Given records
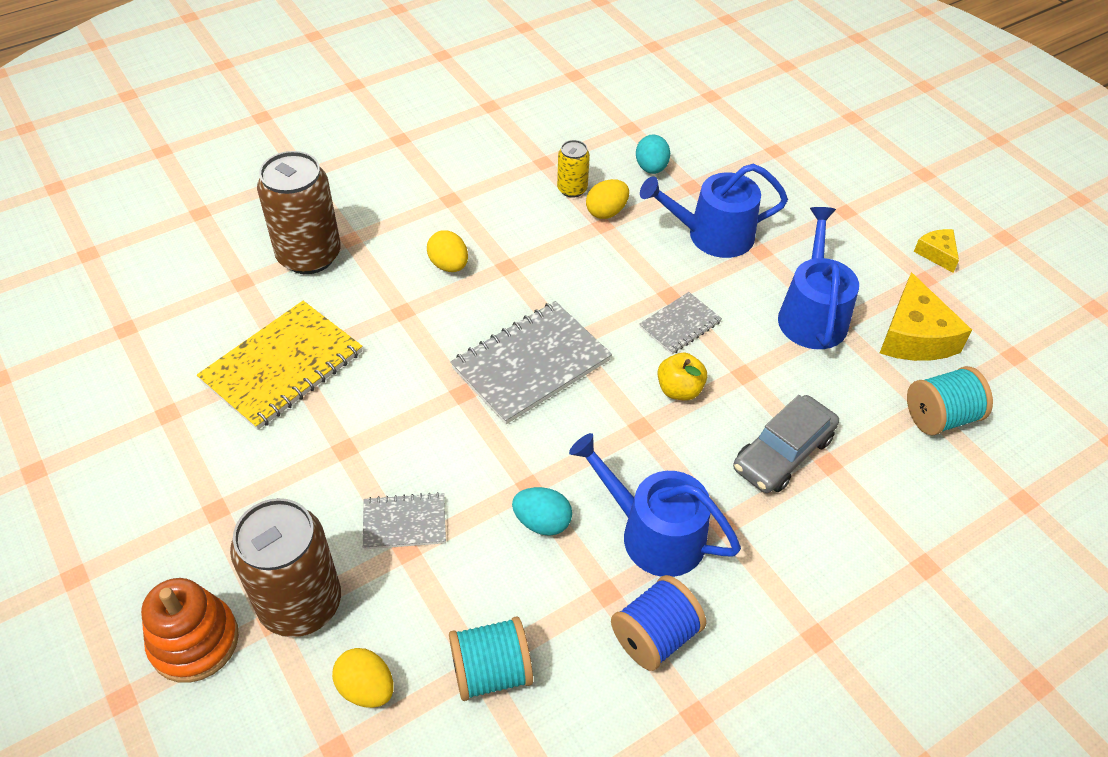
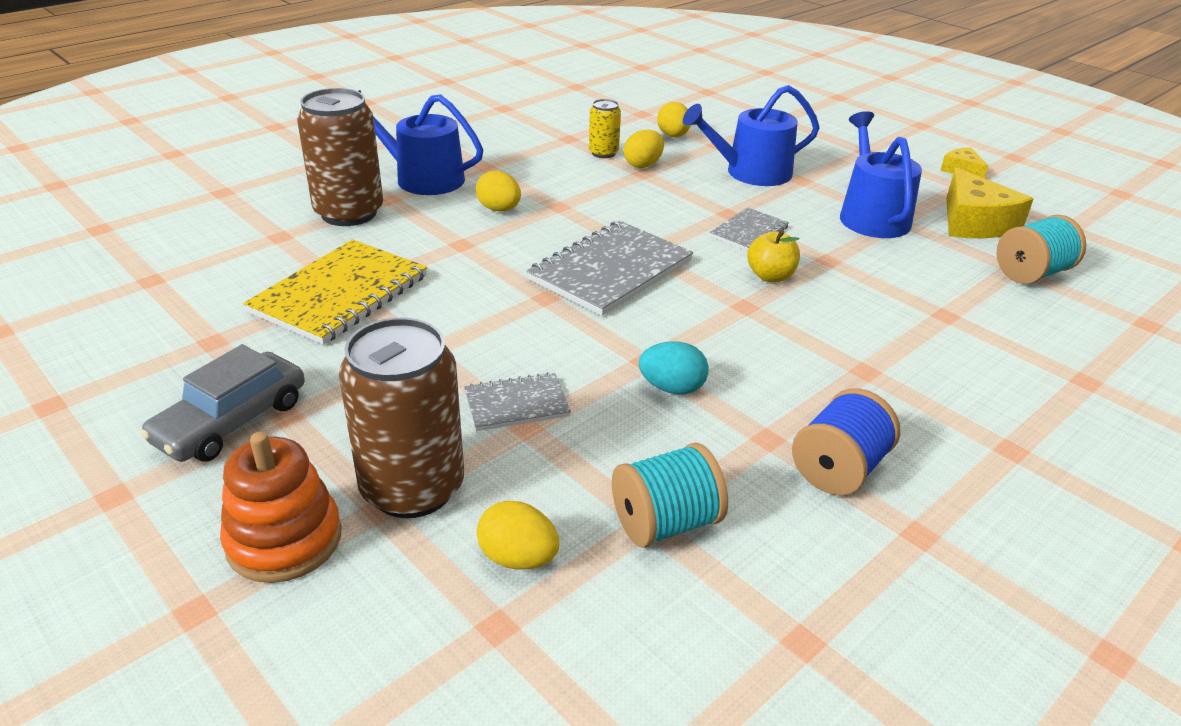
camera: 10 degrees left, 15 degrees down
(651, 168) = (673, 136): turquoise egg -> yellow egg
(653, 533) = (796, 385): blue watering can -> blue watering can (422, 178)
(783, 453) = (897, 312): grey car -> grey car (231, 421)

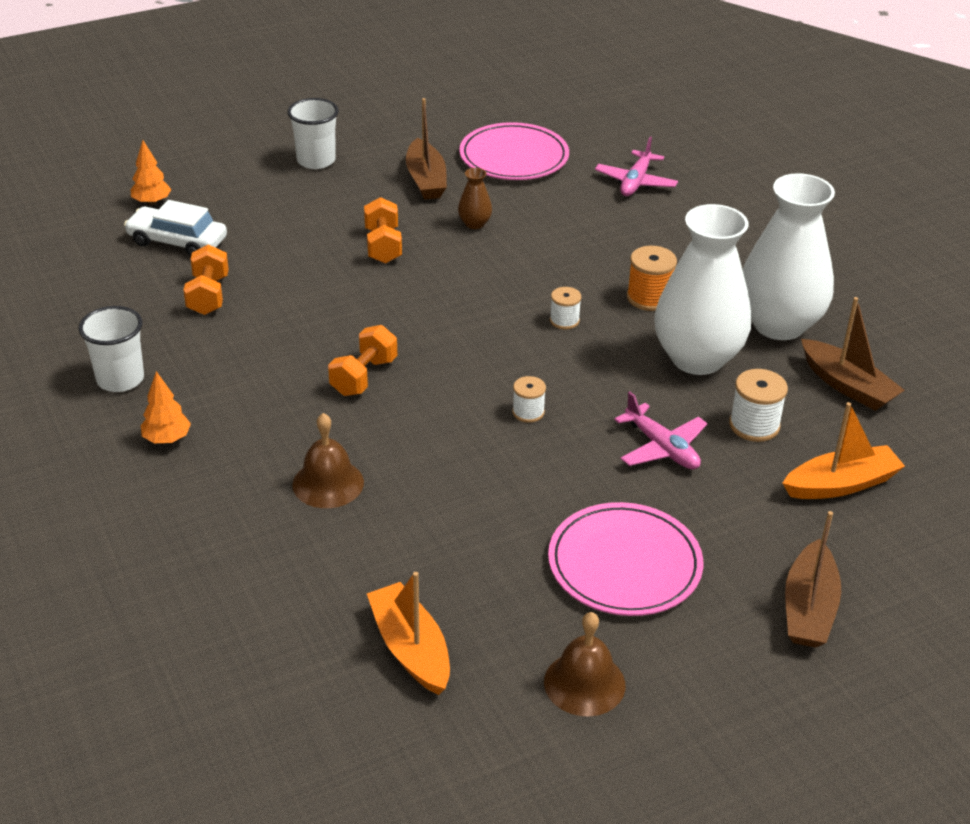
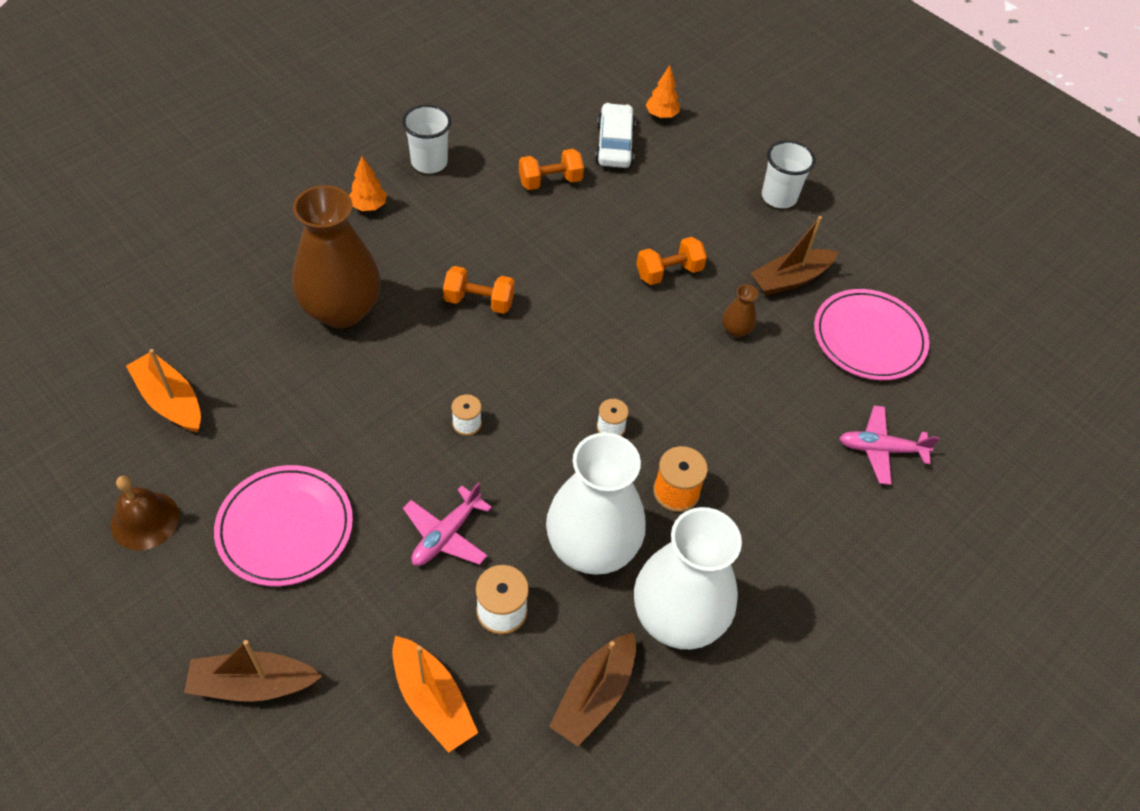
camera: 70 degrees right, 15 degrees up
(328, 483) = (341, 310): brown bell -> brown vase
(410, 648) = (170, 400): orange boat -> orange boat turned 90 degrees counterclockwise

Exercise brief
Wherever the string "degrees" appears in a line above, copy that line.

Reply to the task
camera: 10 degrees left, 15 degrees down
camera: 70 degrees right, 15 degrees up
(410, 648) = (170, 400): orange boat -> orange boat turned 90 degrees counterclockwise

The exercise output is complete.